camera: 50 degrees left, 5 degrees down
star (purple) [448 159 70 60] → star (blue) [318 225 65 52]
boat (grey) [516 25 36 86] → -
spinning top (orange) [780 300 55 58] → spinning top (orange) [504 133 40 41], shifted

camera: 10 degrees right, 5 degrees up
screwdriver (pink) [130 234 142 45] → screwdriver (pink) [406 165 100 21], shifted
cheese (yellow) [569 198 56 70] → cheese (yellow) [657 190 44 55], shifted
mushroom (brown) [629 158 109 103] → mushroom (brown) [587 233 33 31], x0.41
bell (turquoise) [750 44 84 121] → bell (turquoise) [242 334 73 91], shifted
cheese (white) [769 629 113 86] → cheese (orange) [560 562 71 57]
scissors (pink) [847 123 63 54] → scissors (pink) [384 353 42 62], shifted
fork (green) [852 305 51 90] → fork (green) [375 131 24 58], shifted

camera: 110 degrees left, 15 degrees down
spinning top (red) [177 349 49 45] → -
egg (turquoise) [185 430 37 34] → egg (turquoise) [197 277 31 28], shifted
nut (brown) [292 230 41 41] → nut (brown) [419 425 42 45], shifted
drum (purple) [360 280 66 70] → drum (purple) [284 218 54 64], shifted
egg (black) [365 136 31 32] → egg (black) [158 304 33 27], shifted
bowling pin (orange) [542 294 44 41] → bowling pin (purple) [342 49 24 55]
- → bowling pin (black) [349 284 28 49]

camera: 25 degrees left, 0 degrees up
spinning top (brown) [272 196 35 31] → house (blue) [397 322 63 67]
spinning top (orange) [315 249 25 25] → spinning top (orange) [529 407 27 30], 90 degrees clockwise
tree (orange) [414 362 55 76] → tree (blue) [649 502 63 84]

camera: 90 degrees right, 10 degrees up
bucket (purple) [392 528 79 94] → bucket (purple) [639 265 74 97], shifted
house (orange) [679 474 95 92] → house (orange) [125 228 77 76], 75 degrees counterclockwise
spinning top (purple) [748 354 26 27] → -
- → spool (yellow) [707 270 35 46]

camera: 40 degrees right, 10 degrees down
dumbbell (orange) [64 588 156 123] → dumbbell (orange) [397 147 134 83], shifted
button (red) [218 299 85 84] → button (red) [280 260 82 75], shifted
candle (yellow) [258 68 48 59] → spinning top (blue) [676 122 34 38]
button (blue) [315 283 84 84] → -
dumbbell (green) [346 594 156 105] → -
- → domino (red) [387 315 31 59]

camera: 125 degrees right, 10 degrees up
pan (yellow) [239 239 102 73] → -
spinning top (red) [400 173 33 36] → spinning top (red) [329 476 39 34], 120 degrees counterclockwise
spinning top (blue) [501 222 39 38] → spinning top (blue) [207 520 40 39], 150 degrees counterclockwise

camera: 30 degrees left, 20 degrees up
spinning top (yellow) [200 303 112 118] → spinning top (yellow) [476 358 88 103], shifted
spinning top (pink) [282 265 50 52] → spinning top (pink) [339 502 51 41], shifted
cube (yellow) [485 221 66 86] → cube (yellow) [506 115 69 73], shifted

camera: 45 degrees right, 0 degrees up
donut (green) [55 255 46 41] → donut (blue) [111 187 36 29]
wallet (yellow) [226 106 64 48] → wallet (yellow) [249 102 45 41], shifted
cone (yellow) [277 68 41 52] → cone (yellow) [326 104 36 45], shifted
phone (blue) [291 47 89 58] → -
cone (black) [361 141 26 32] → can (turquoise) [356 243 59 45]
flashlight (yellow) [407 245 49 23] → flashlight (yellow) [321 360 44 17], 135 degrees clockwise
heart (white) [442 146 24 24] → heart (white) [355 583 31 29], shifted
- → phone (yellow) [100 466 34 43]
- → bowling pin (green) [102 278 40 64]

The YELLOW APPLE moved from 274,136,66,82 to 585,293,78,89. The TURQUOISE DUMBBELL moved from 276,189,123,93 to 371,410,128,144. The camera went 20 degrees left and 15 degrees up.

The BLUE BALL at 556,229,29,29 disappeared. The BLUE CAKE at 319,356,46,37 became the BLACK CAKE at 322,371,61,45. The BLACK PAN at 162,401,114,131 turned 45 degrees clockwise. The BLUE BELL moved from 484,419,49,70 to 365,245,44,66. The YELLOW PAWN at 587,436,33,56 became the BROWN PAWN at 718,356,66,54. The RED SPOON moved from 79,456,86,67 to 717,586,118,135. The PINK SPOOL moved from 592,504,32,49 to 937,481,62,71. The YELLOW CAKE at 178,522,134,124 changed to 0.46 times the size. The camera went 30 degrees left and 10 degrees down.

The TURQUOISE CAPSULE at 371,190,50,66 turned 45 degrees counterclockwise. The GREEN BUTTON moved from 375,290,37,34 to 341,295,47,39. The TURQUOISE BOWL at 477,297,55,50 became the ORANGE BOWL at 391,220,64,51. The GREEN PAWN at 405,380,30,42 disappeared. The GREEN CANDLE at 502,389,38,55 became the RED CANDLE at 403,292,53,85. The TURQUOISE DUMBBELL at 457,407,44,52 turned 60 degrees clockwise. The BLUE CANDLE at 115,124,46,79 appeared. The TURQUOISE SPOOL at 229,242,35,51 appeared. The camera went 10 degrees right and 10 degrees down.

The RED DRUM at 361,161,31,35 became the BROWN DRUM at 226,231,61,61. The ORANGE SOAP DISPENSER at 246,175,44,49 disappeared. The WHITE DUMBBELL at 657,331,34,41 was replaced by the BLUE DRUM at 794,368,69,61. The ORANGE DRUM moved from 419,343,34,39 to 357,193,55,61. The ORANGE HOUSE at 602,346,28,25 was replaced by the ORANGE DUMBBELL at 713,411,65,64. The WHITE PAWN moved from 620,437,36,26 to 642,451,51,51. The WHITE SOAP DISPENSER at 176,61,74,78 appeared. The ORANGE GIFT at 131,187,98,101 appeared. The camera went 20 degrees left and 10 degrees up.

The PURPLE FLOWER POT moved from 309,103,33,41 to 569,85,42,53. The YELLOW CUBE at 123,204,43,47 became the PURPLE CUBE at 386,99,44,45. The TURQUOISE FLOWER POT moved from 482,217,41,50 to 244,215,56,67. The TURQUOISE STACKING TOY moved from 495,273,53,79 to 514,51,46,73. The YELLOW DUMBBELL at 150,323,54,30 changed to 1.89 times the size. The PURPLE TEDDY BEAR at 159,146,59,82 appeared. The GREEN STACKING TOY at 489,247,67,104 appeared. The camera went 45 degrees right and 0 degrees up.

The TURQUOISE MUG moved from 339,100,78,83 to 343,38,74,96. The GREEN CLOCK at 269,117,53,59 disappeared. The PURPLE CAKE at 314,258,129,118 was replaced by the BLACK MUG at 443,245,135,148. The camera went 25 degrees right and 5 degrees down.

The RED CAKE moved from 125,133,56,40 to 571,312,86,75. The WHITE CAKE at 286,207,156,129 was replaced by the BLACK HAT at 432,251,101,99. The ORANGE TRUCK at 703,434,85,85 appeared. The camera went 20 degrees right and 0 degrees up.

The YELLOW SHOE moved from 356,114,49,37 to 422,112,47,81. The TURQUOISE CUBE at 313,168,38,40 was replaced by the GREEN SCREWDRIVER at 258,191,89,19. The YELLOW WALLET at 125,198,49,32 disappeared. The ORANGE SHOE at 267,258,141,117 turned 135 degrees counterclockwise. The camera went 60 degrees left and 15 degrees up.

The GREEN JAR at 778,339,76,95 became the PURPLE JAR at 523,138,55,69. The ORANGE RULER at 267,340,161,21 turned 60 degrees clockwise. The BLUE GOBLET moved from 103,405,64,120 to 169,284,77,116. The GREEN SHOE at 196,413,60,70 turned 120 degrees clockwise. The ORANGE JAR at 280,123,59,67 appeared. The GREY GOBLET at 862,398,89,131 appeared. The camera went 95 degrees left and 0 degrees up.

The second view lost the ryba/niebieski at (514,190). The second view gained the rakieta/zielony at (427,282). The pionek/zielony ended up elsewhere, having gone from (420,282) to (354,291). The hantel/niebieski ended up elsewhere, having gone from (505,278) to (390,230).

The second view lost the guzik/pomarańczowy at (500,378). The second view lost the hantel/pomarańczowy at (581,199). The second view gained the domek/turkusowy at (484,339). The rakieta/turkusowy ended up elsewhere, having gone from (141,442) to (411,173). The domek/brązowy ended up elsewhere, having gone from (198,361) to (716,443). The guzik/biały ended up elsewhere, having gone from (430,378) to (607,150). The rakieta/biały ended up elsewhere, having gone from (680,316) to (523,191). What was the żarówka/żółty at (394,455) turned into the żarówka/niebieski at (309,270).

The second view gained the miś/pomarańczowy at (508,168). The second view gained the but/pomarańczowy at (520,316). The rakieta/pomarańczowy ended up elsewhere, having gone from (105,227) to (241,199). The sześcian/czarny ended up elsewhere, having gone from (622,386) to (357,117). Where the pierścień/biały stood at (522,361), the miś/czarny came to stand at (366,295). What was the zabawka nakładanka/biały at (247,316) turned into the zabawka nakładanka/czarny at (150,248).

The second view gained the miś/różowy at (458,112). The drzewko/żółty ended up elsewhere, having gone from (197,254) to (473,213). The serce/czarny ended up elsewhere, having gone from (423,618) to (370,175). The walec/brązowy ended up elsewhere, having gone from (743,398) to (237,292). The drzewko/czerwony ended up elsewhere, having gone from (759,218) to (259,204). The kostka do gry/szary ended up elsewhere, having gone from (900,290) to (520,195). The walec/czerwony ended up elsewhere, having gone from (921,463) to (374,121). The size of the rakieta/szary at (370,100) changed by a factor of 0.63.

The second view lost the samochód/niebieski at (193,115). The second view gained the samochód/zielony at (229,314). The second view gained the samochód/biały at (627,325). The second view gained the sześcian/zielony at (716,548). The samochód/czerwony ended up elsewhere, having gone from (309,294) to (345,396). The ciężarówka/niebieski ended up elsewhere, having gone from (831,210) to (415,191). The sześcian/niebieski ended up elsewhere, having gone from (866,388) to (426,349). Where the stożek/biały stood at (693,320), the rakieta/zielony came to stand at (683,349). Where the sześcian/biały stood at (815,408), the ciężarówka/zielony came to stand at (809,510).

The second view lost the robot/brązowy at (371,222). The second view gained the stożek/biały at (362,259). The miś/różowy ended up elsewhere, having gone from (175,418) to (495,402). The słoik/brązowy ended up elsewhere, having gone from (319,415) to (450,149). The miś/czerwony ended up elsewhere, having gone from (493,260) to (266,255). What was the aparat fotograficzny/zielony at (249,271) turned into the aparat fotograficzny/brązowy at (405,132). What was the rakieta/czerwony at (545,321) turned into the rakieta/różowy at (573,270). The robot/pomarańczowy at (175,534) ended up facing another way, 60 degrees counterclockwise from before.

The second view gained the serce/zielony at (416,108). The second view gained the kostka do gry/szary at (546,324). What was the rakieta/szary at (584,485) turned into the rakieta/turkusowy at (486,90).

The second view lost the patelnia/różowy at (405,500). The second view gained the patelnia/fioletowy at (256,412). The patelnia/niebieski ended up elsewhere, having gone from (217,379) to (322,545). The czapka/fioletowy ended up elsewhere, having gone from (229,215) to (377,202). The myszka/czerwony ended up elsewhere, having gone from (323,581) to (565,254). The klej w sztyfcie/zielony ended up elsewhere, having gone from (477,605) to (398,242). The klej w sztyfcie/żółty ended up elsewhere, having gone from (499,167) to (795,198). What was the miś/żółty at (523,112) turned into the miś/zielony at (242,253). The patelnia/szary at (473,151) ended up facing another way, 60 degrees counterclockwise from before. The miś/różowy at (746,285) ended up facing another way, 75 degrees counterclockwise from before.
§ §
▸ WHAT IS NEEDED: Scan the entries above for the line containing "- → spool (yellow) [707 270 35 46]", and copy it and all lines after it exactly, down to and including the line containing "- → domino (red) [387 315 31 59]".

▸ RESULT OF THE EXERCISE:
- → spool (yellow) [707 270 35 46]

camera: 40 degrees right, 10 degrees down
dumbbell (orange) [64 588 156 123] → dumbbell (orange) [397 147 134 83], shifted
button (red) [218 299 85 84] → button (red) [280 260 82 75], shifted
candle (yellow) [258 68 48 59] → spinning top (blue) [676 122 34 38]
button (blue) [315 283 84 84] → -
dumbbell (green) [346 594 156 105] → -
- → domino (red) [387 315 31 59]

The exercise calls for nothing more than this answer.